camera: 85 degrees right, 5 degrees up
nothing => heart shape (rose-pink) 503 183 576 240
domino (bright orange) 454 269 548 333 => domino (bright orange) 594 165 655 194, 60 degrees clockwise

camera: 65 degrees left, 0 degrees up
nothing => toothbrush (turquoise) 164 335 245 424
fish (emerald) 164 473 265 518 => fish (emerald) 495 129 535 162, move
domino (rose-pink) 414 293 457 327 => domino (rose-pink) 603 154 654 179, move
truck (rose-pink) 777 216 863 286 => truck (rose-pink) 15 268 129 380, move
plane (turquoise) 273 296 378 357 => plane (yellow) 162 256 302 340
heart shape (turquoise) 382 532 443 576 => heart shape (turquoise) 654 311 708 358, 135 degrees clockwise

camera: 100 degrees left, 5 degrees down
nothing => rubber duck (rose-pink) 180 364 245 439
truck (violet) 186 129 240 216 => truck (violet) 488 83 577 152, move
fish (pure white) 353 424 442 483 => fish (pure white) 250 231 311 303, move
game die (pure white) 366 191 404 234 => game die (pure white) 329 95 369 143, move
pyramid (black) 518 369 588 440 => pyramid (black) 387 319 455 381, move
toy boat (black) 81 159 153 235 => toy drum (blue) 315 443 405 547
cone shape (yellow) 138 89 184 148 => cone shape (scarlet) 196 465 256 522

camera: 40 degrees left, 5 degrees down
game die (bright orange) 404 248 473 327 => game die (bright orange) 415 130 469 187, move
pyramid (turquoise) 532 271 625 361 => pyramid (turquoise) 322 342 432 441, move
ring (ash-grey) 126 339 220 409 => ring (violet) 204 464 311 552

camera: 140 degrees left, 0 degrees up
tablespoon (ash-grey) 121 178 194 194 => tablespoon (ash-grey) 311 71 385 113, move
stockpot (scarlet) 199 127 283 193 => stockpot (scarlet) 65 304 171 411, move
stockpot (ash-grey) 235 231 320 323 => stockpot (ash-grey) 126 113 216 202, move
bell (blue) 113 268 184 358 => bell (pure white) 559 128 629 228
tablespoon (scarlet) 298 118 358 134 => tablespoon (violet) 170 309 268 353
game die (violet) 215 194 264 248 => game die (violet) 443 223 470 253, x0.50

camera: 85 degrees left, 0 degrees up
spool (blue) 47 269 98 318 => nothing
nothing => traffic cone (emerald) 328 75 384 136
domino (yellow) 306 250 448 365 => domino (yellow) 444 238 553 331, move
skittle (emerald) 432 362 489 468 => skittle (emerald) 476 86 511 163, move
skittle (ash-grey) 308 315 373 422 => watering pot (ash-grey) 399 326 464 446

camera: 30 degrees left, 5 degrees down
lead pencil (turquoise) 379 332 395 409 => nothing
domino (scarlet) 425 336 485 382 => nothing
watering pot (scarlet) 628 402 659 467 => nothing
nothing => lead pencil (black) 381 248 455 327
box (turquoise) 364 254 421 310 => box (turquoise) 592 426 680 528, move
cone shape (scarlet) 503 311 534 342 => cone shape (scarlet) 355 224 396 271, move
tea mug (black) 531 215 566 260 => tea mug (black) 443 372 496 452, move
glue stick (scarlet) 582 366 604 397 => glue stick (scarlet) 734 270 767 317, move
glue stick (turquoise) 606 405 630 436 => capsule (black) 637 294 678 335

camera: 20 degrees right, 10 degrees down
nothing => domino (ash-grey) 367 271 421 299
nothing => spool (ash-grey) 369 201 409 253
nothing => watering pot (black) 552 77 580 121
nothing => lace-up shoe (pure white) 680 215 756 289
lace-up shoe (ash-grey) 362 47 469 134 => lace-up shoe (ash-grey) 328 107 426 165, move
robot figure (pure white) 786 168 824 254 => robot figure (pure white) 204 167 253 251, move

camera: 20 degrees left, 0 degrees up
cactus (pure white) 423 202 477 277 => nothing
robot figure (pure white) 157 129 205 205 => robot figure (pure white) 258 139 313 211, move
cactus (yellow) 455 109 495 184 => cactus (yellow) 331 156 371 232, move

#### Task goal:
Please give again only the lines from the start of the material through the line holding "game die (pure white) 366", exactly as they are written.

#### Solution to this task:
camera: 85 degrees right, 5 degrees up
nothing => heart shape (rose-pink) 503 183 576 240
domino (bright orange) 454 269 548 333 => domino (bright orange) 594 165 655 194, 60 degrees clockwise

camera: 65 degrees left, 0 degrees up
nothing => toothbrush (turquoise) 164 335 245 424
fish (emerald) 164 473 265 518 => fish (emerald) 495 129 535 162, move
domino (rose-pink) 414 293 457 327 => domino (rose-pink) 603 154 654 179, move
truck (rose-pink) 777 216 863 286 => truck (rose-pink) 15 268 129 380, move
plane (turquoise) 273 296 378 357 => plane (yellow) 162 256 302 340
heart shape (turquoise) 382 532 443 576 => heart shape (turquoise) 654 311 708 358, 135 degrees clockwise

camera: 100 degrees left, 5 degrees down
nothing => rubber duck (rose-pink) 180 364 245 439
truck (violet) 186 129 240 216 => truck (violet) 488 83 577 152, move
fish (pure white) 353 424 442 483 => fish (pure white) 250 231 311 303, move
game die (pure white) 366 191 404 234 => game die (pure white) 329 95 369 143, move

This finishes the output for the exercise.